_Data for analysis_
--

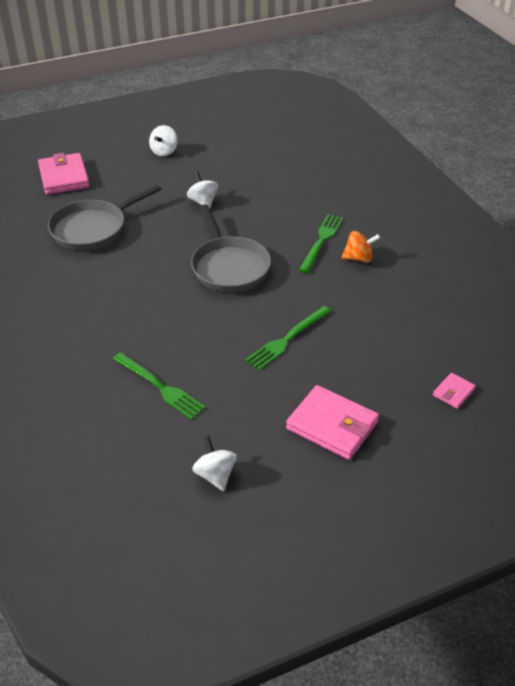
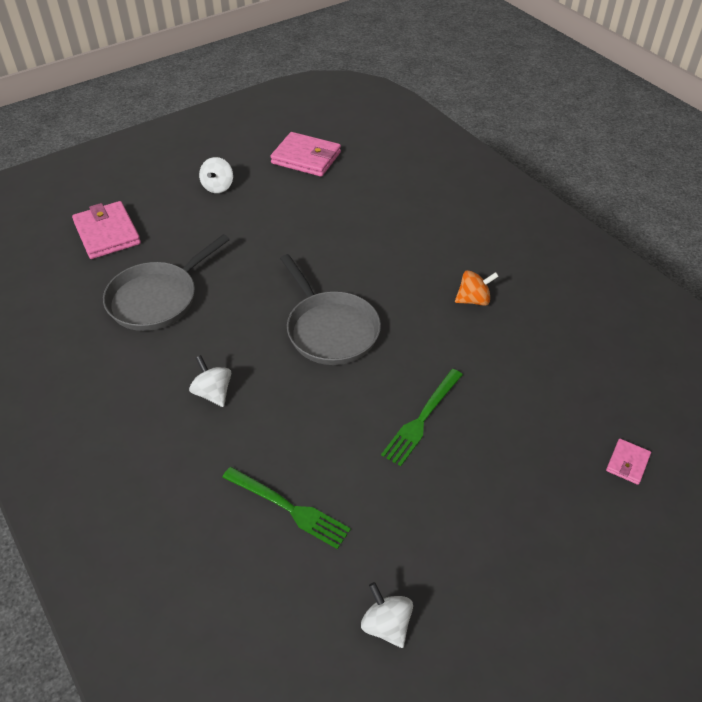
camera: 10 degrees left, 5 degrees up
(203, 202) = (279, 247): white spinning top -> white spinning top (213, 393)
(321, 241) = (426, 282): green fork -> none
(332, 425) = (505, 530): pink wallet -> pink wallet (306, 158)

--

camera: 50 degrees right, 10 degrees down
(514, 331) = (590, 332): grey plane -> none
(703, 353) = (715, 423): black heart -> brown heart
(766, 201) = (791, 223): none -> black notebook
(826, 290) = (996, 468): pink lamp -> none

--

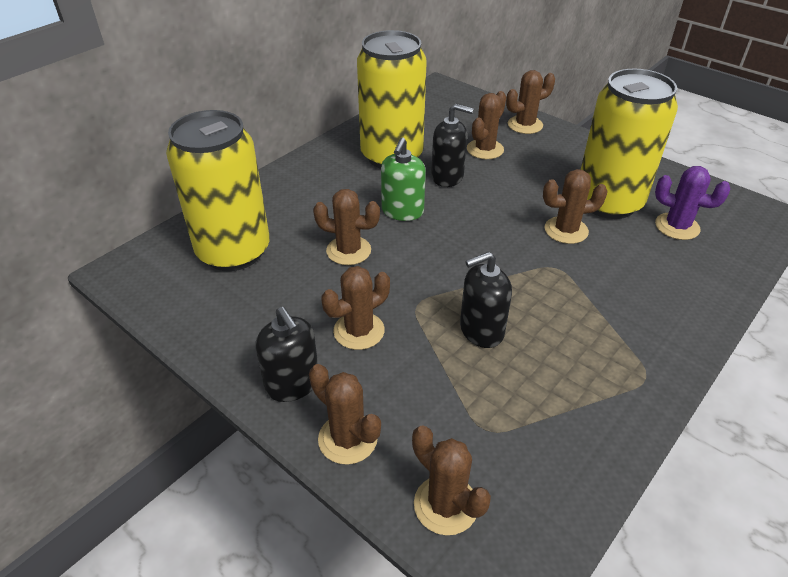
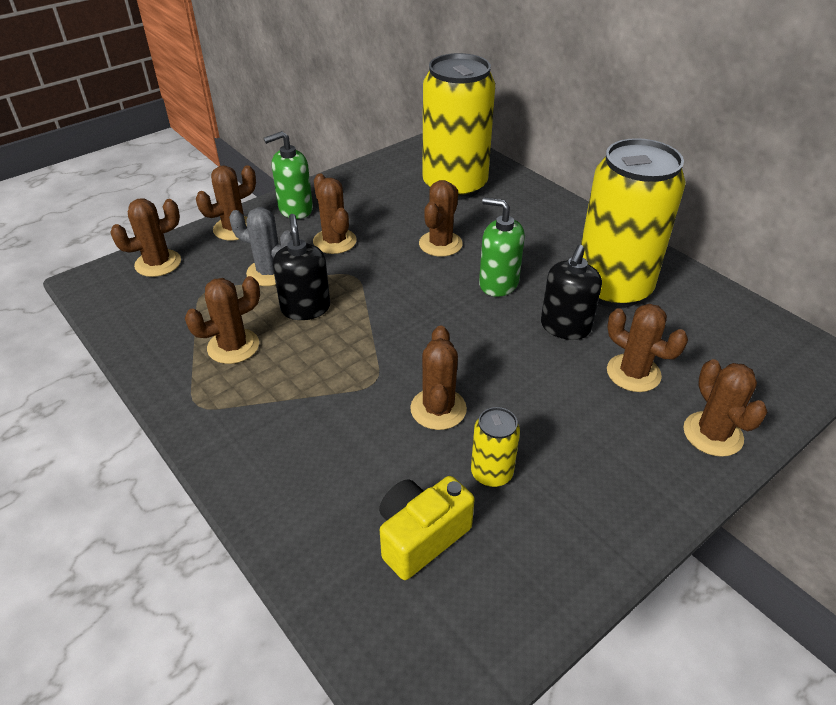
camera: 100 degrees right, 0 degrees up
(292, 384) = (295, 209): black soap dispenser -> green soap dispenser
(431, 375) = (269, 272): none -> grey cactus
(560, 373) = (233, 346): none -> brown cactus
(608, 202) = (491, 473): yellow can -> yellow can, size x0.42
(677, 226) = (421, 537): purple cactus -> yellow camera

--

_Task objective_
Set down, exactly as they appear above, all lines from the one that has "camera: 10 degrees left, 5 degrees up" down to the one that has "(332, 425) = (505, 530): pink", including those two and no others.

_Your response_
camera: 10 degrees left, 5 degrees up
(203, 202) = (279, 247): white spinning top -> white spinning top (213, 393)
(321, 241) = (426, 282): green fork -> none
(332, 425) = (505, 530): pink wallet -> pink wallet (306, 158)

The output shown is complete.